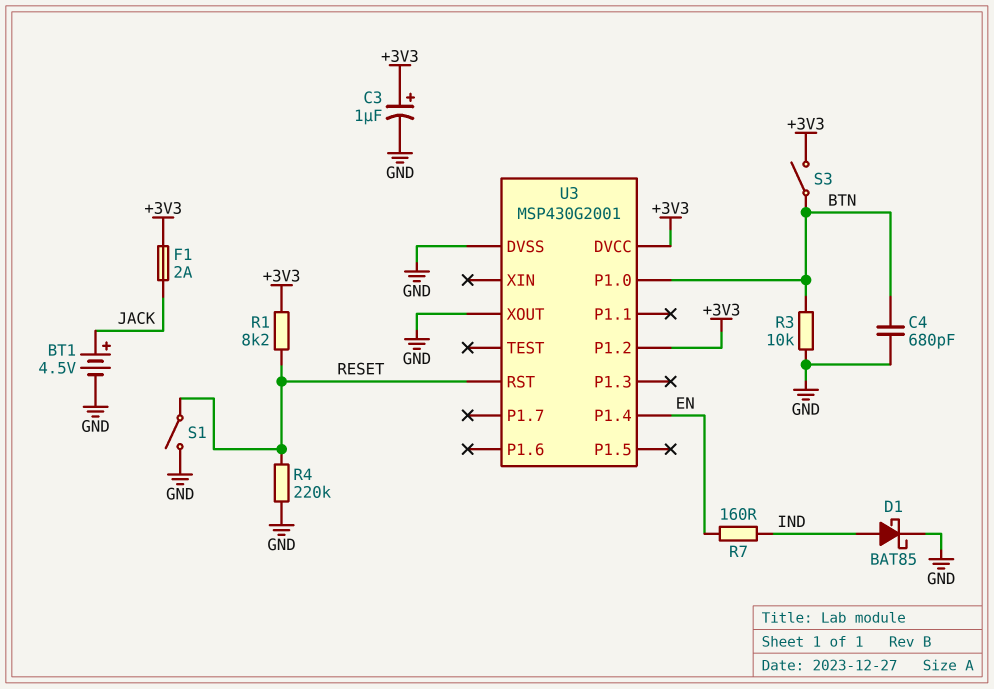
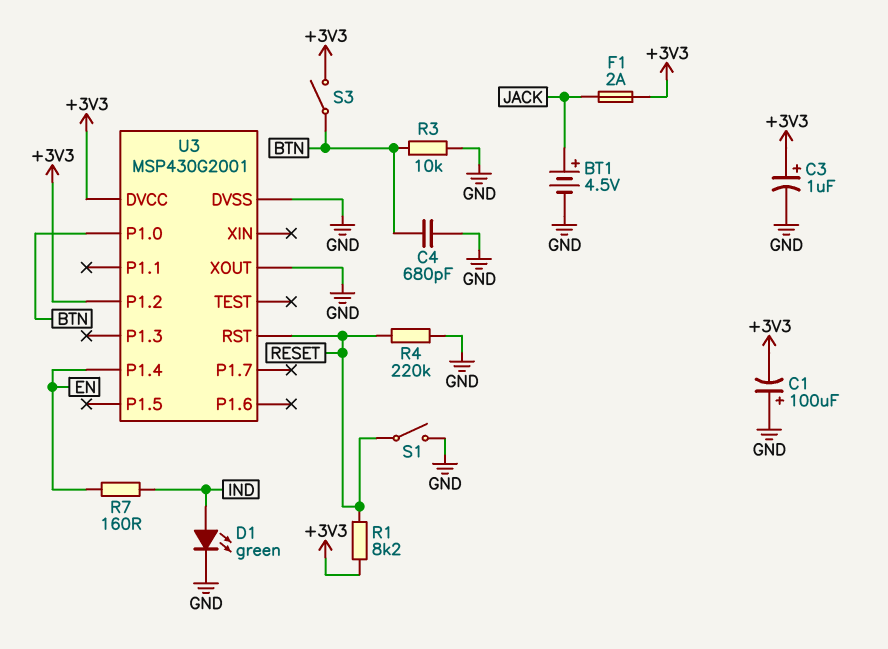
C1: none -> 100uF (plus GND, minus +3V3)
D1: schottky BAT85 (A IND, K GND) -> LED green (A IND, K GND)

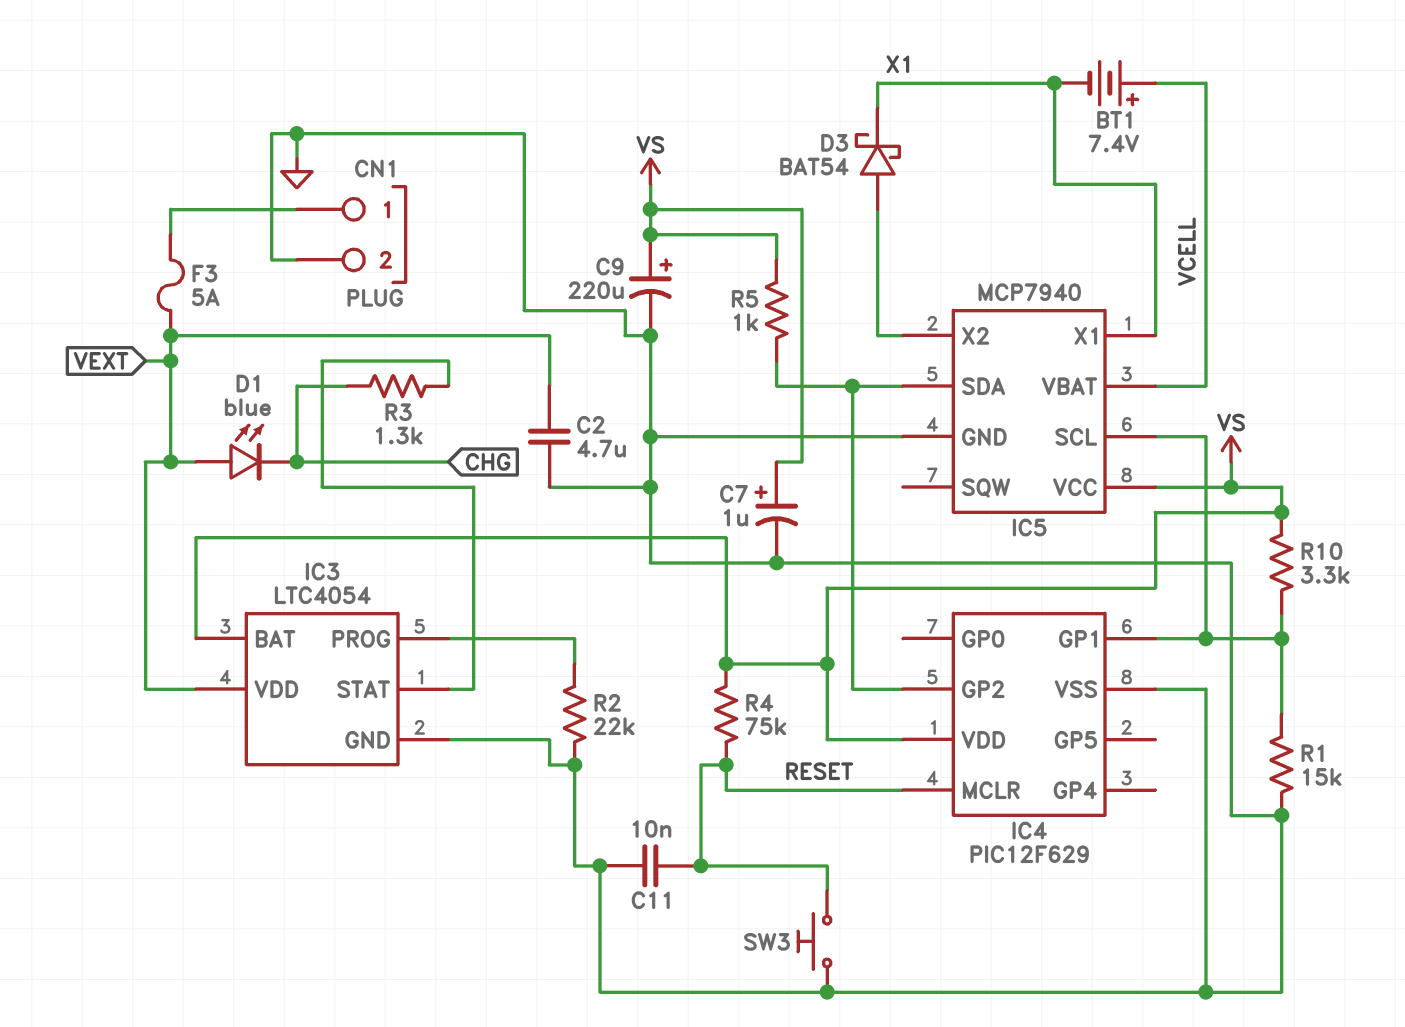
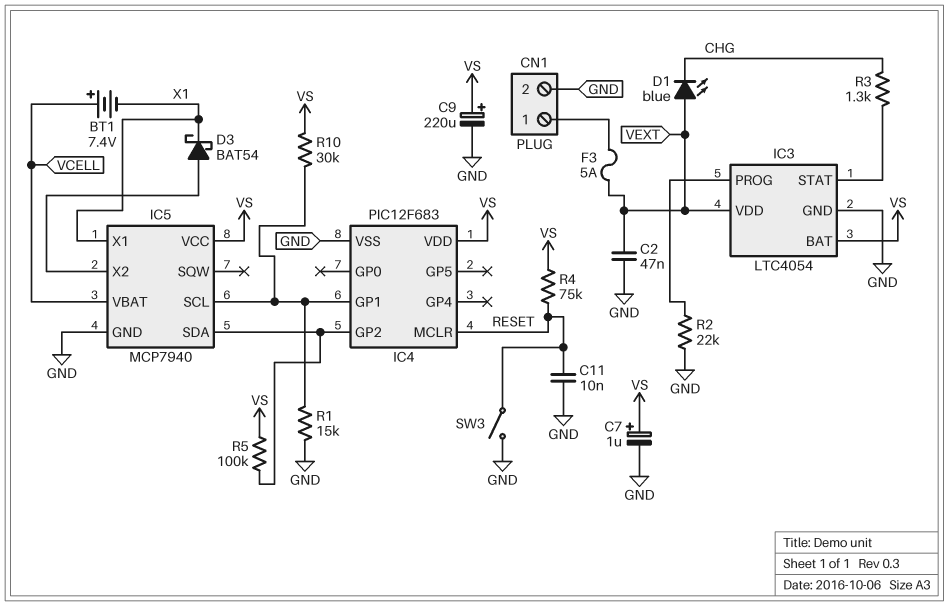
C2: 4.7uF (GND, VEXT) -> 47nF (GND, VEXT)
IC4: PIC12F629 -> PIC12F683
R5: 1k (IC4/GP2, VS) -> 100k (IC4/GP2, VS)
R10: 3.3k (IC4/GP1, VS) -> 30k (IC4/GP1, VS)
SW3: button (GND, RESET) -> switch (GND, RESET)

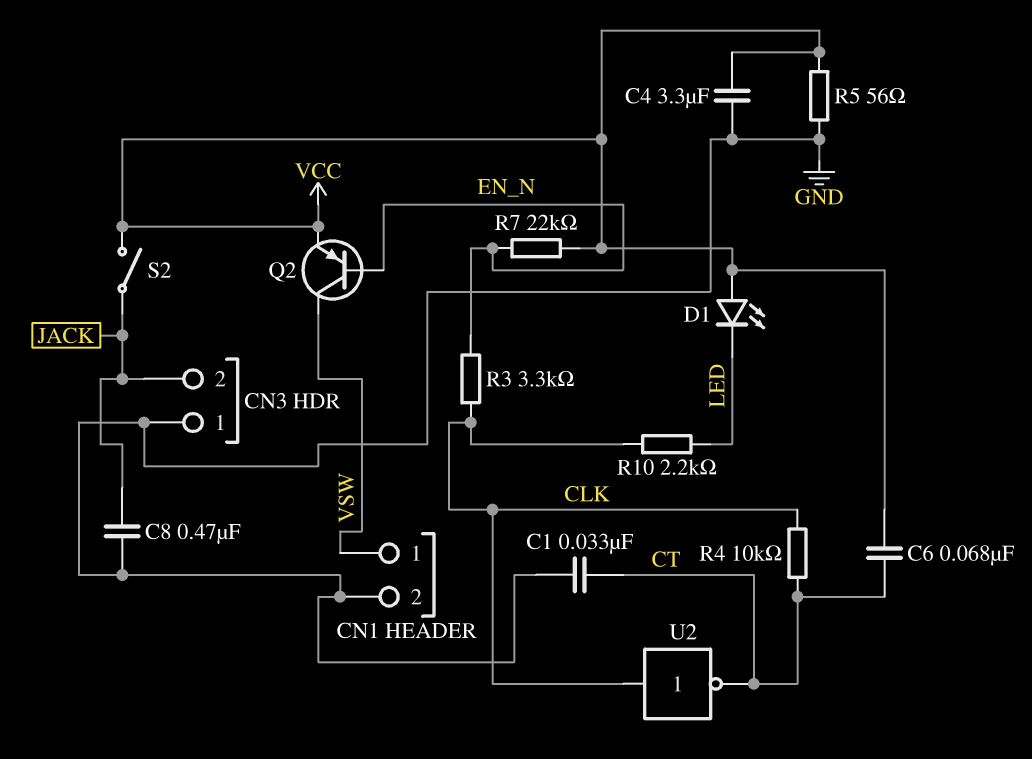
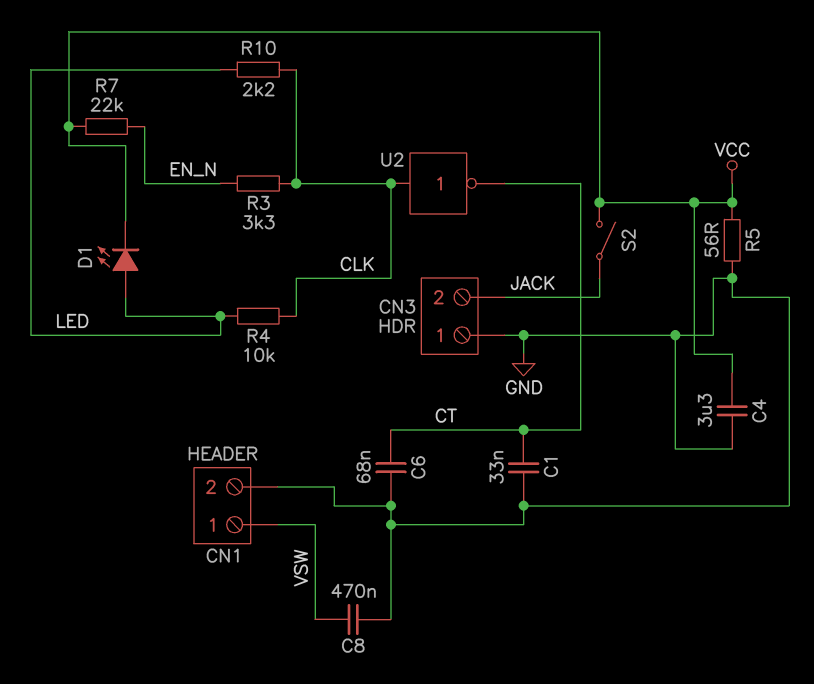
C6: 68nF (CT, VCC) -> 68nF (CT, GND)
C8: 470nF (GND, JACK) -> 470nF (GND, VSW)
D1: LED (A VCC, K LED) -> LED (A LED, K VCC)
Q2: PNP (B EN_N, C VSW, E VCC) -> none
R4: 10k (CLK, CT) -> 10k (CLK, LED)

######

Exercise » Exactly the lines from the one holding "D1: schottky BAT85" through the last line of the entries must be set down, with nothing added and no pictures.

Written response »
D1: schottky BAT85 (A IND, K GND) -> LED green (A IND, K GND)

C2: 4.7uF (GND, VEXT) -> 47nF (GND, VEXT)
IC4: PIC12F629 -> PIC12F683
R5: 1k (IC4/GP2, VS) -> 100k (IC4/GP2, VS)
R10: 3.3k (IC4/GP1, VS) -> 30k (IC4/GP1, VS)
SW3: button (GND, RESET) -> switch (GND, RESET)

C6: 68nF (CT, VCC) -> 68nF (CT, GND)
C8: 470nF (GND, JACK) -> 470nF (GND, VSW)
D1: LED (A VCC, K LED) -> LED (A LED, K VCC)
Q2: PNP (B EN_N, C VSW, E VCC) -> none
R4: 10k (CLK, CT) -> 10k (CLK, LED)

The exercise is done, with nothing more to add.